**About this exercise**
Copy the data below exactly, but not the pictures it contains.

=-=-=-=-=

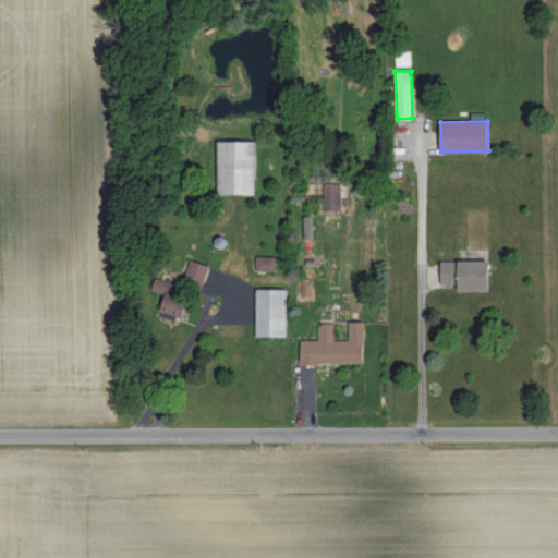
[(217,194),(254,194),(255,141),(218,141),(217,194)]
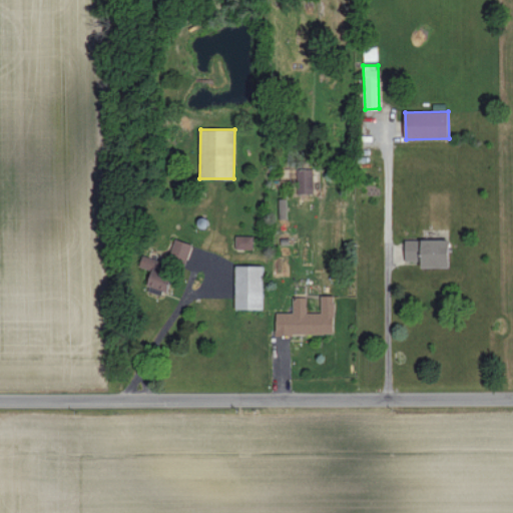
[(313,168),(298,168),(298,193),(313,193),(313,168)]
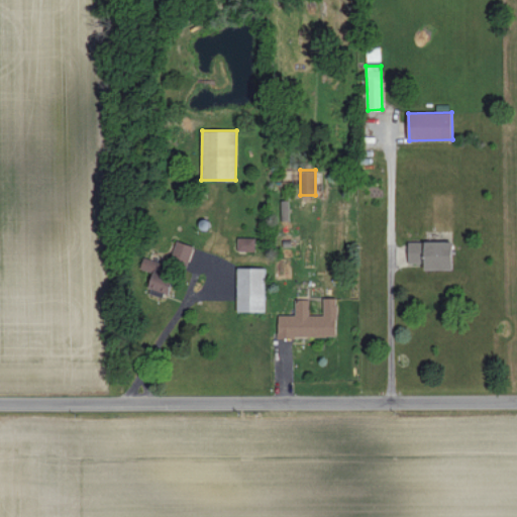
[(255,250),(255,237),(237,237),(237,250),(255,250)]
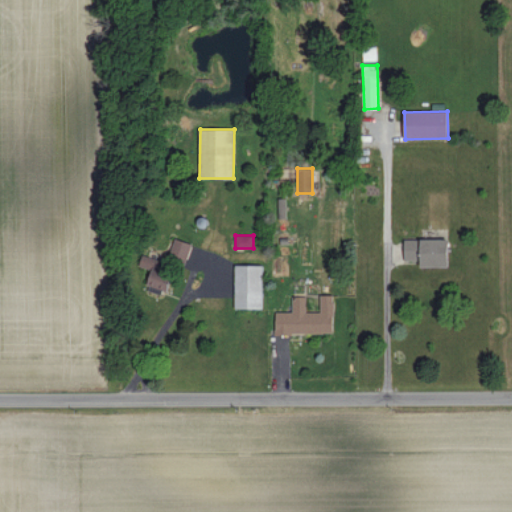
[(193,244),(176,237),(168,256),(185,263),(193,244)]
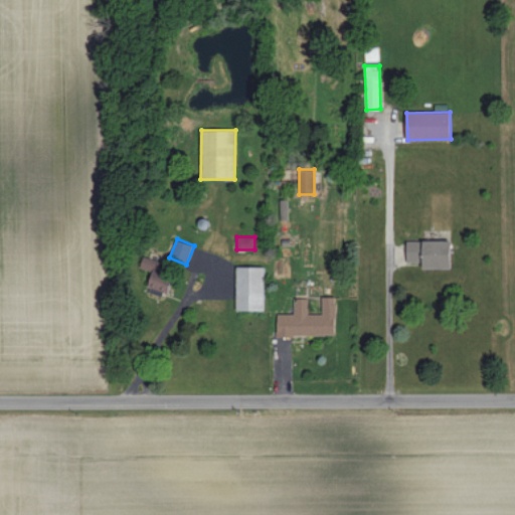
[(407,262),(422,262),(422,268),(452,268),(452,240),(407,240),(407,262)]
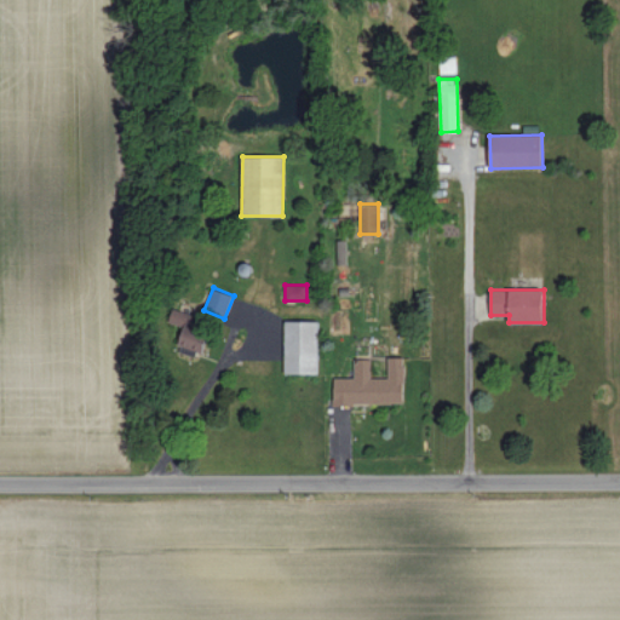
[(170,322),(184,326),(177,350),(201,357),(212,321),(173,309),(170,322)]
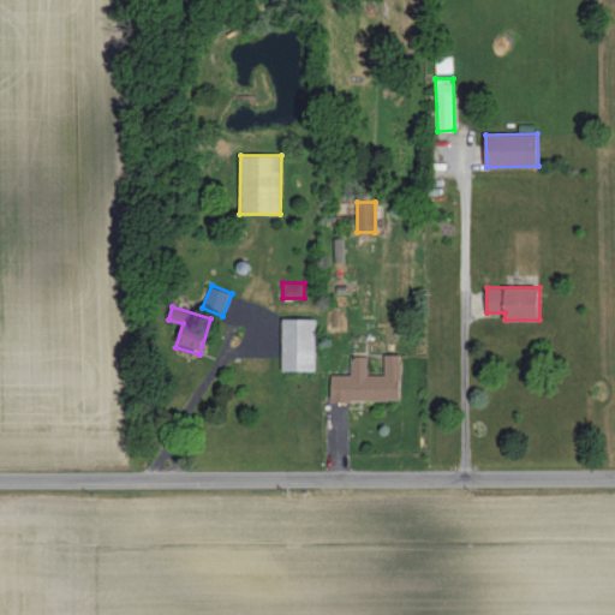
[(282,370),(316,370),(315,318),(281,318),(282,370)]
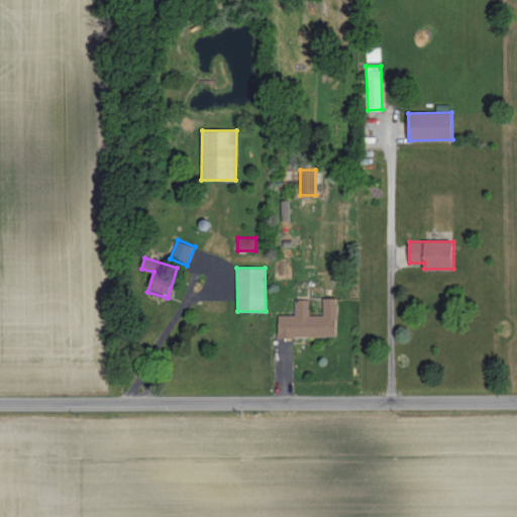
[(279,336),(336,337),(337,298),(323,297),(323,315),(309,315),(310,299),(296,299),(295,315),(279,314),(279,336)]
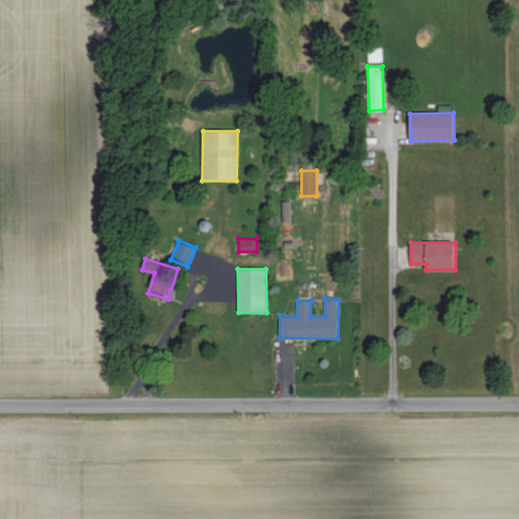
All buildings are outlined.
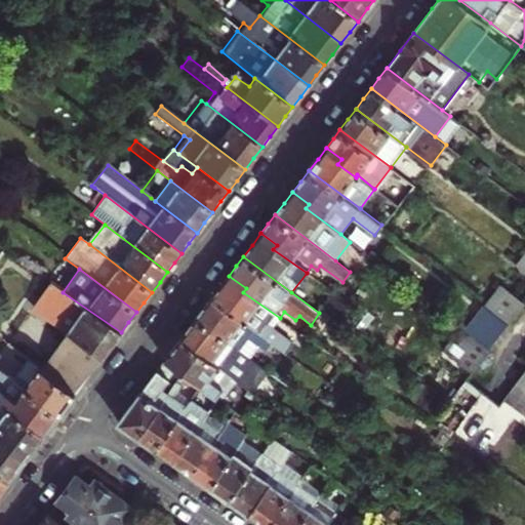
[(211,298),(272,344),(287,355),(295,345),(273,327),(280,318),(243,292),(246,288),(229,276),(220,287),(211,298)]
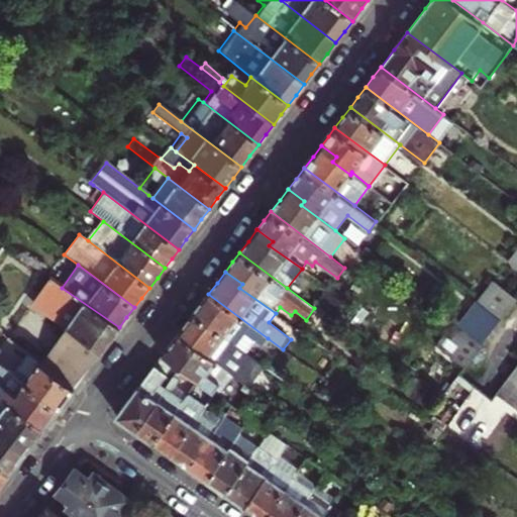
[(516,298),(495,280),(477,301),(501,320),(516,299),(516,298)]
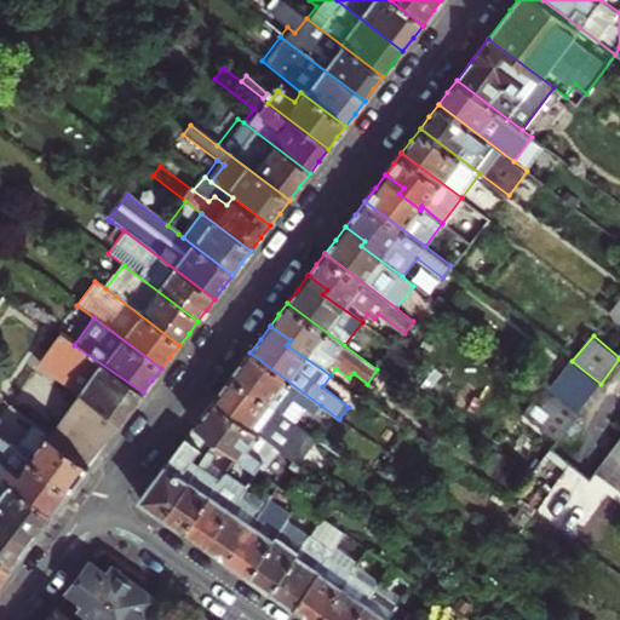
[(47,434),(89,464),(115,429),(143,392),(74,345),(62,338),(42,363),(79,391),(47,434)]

=-=-=-=-=

**Result of this task**
[(217,194),(254,194),(255,141),(218,141),(217,194)]
[(313,168),(298,168),(298,193),(313,193),(313,168)]
[(255,250),(255,237),(237,237),(237,250),(255,250)]
[(193,244),(176,237),(168,256),(185,263),(193,244)]
[(407,262),(422,262),(422,268),(452,268),(452,240),(407,240),(407,262)]
[(170,322),(184,326),(177,350),(201,357),(212,321),(173,309),(170,322)]
[(282,370),(316,370),(315,318),(281,318),(282,370)]
[(279,336),(336,337),(337,298),(323,297),(323,315),(309,315),(310,299),(296,299),(295,315),(279,314),(279,336)]
All buildings are outlined.
[(211,298),(272,344),(287,355),(295,345),(273,327),(280,318),(243,292),(246,288),(229,276),(220,287),(211,298)]
[(516,298),(495,280),(477,301),(501,320),(516,299),(516,298)]
[(47,434),(89,464),(115,429),(143,392),(74,345),(62,338),(42,363),(79,391),(47,434)]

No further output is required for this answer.